____ AVAILABLE RECORDS

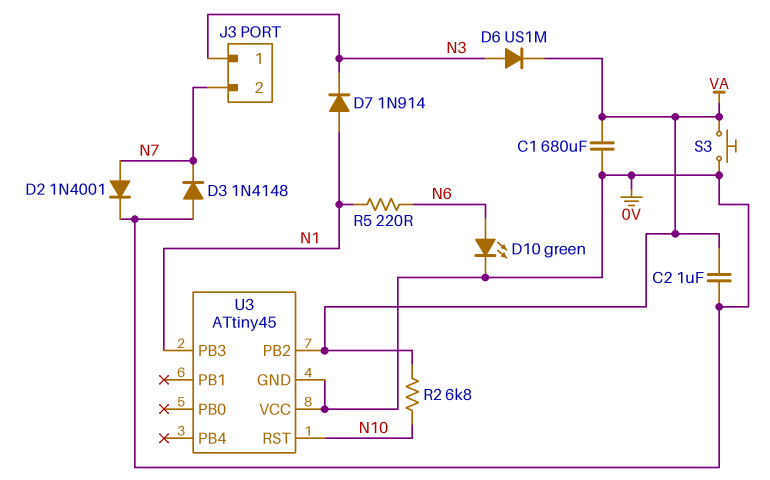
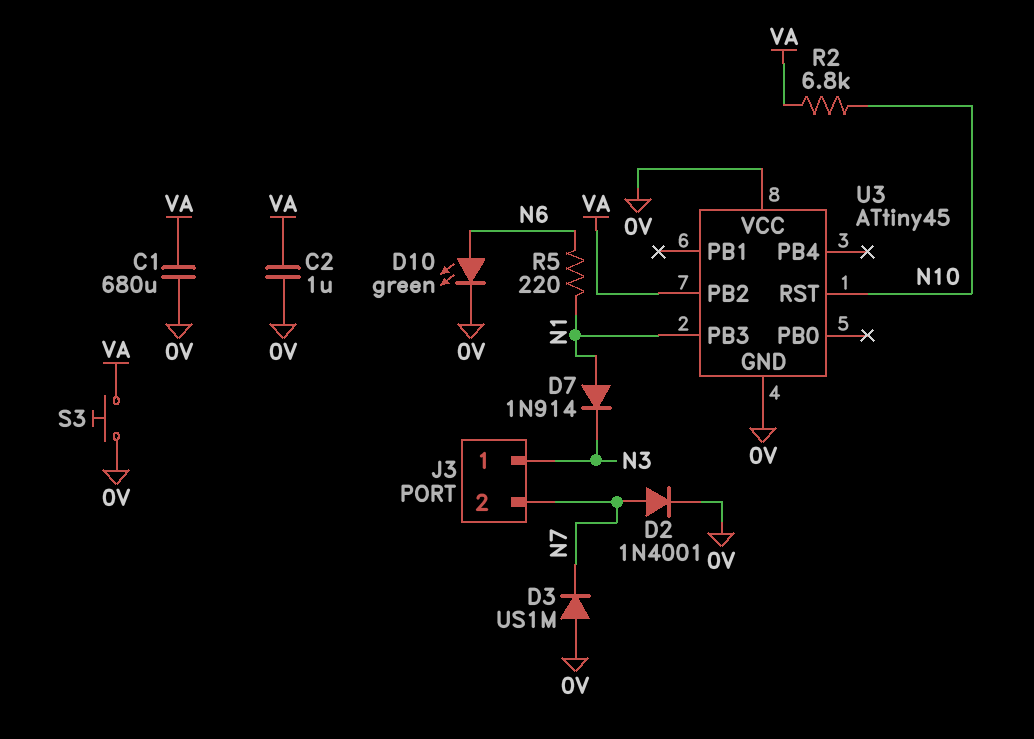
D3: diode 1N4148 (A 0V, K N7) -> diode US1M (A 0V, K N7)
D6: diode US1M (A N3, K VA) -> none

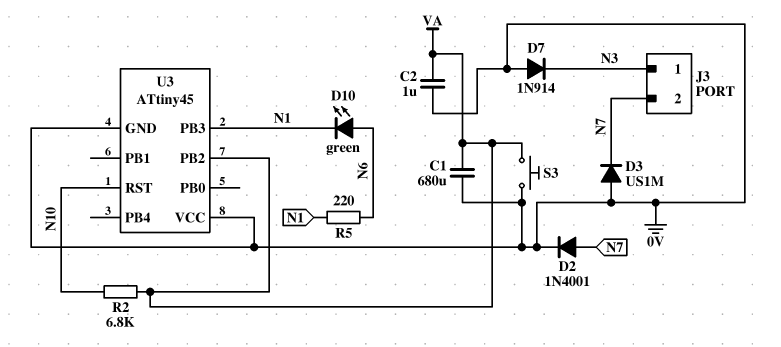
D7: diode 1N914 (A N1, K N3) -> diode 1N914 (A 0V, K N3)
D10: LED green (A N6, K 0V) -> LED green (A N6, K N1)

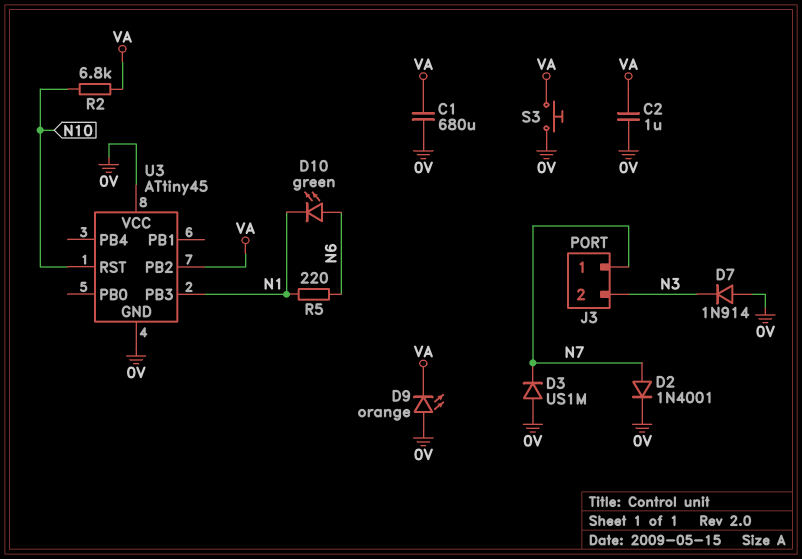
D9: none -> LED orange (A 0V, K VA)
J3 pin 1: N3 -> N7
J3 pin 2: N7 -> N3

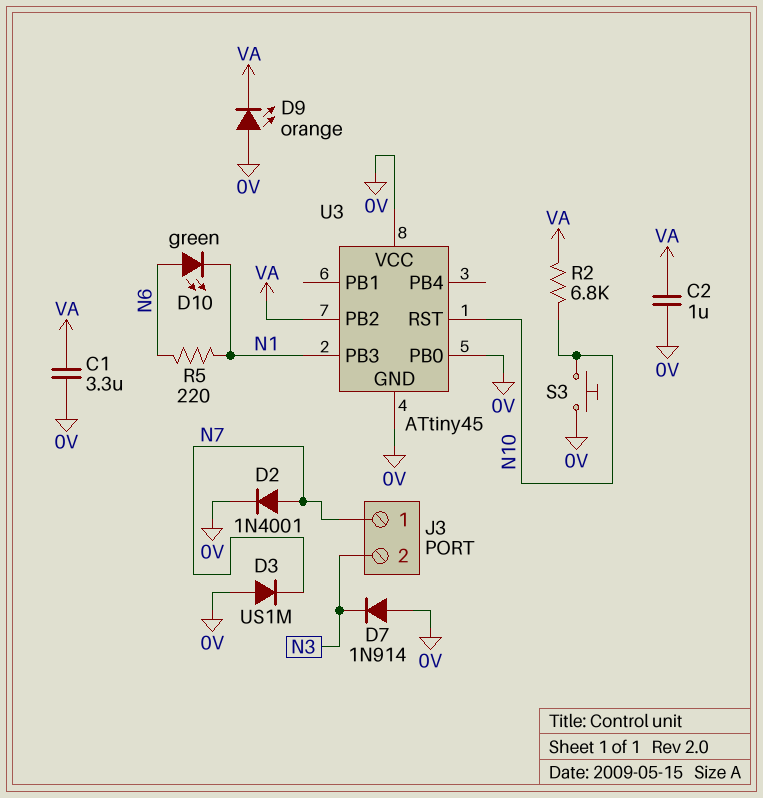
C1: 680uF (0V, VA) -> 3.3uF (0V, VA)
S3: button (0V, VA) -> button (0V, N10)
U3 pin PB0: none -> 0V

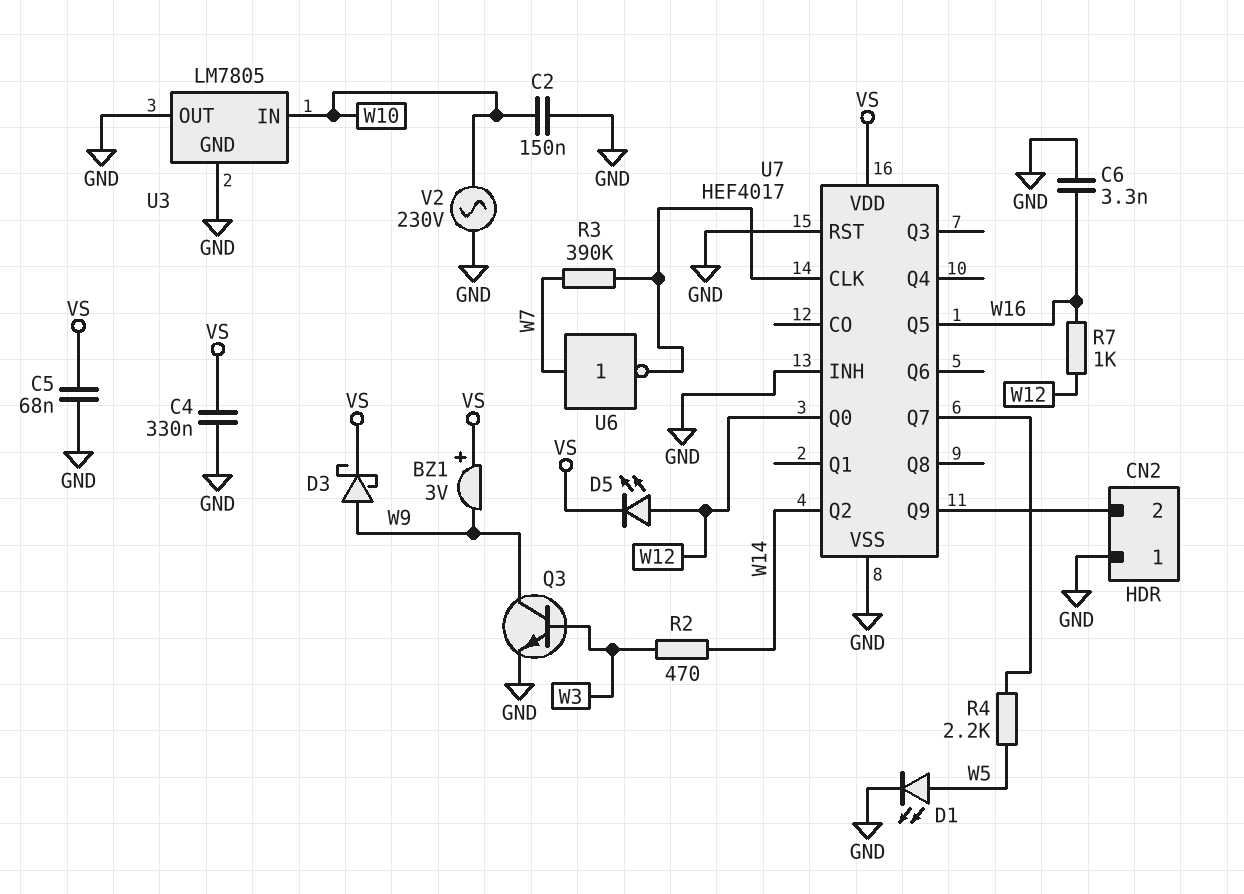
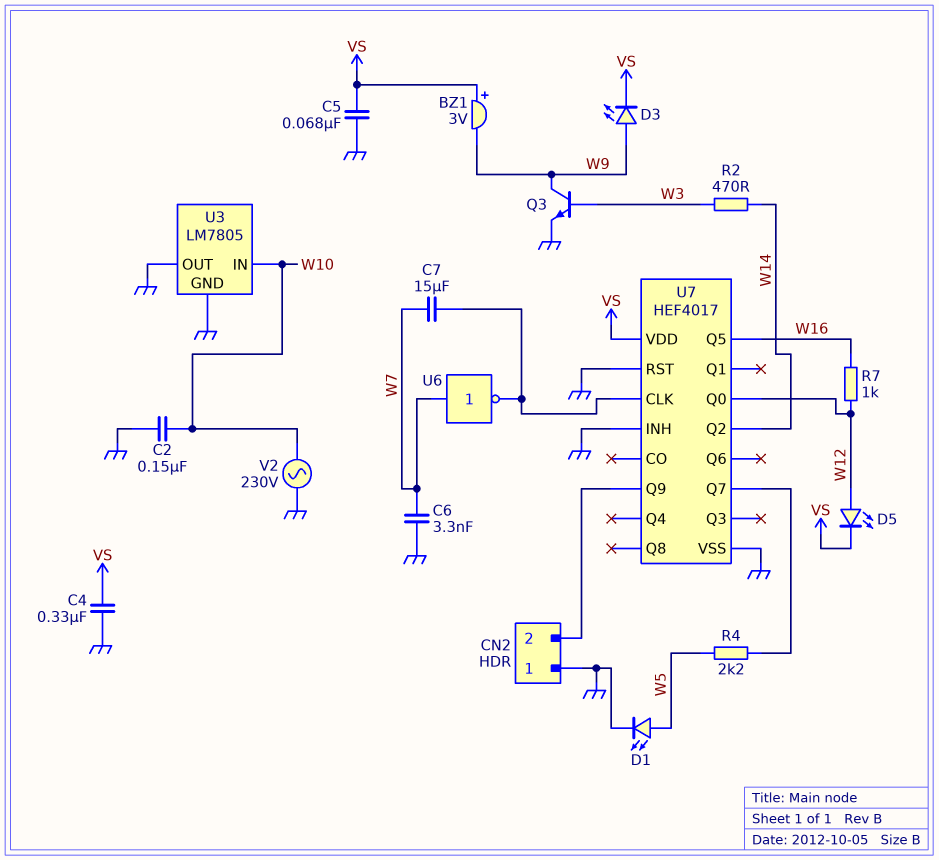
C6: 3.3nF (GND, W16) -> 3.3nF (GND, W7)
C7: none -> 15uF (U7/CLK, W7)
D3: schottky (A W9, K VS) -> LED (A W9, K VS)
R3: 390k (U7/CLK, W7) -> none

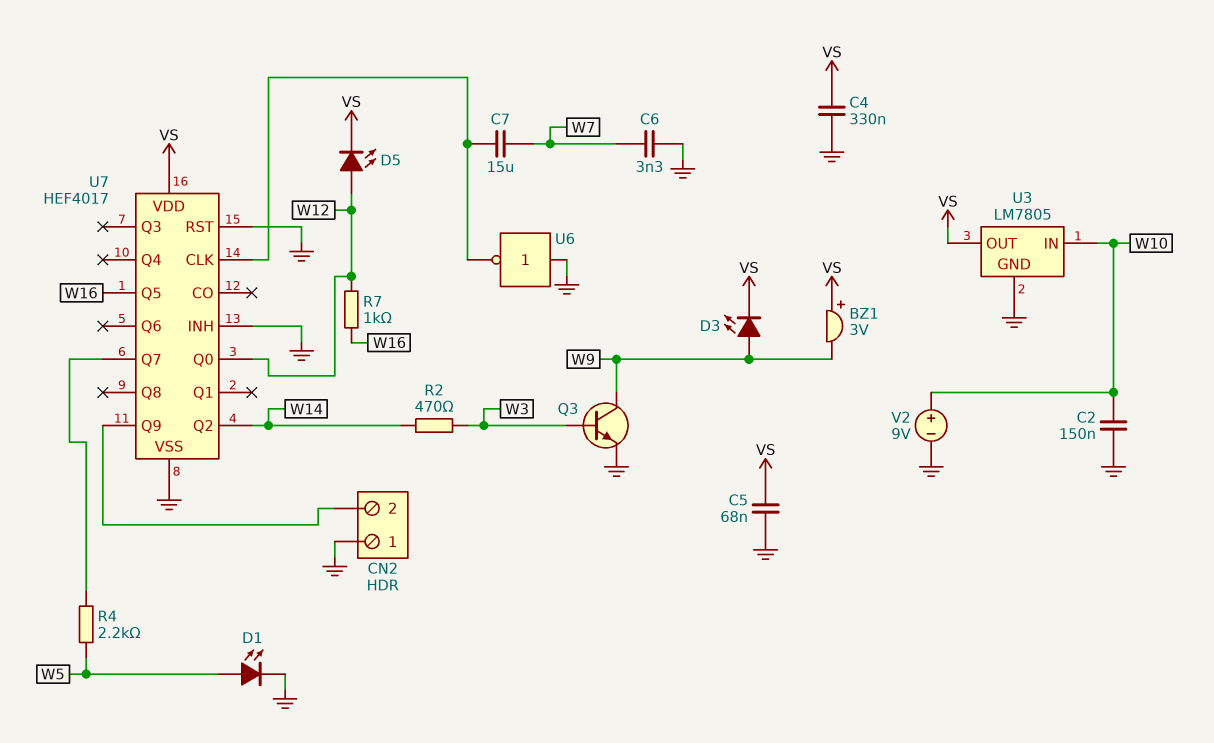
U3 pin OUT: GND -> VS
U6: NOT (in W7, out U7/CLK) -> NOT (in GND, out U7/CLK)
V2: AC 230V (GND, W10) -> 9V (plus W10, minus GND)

________

:: WORK REQUEST ::
Return every line from the entries above that contains the word "diode".

:: YOUR SOLUTION ::
D3: diode 1N4148 (A 0V, K N7) -> diode US1M (A 0V, K N7)
D6: diode US1M (A N3, K VA) -> none
D7: diode 1N914 (A N1, K N3) -> diode 1N914 (A 0V, K N3)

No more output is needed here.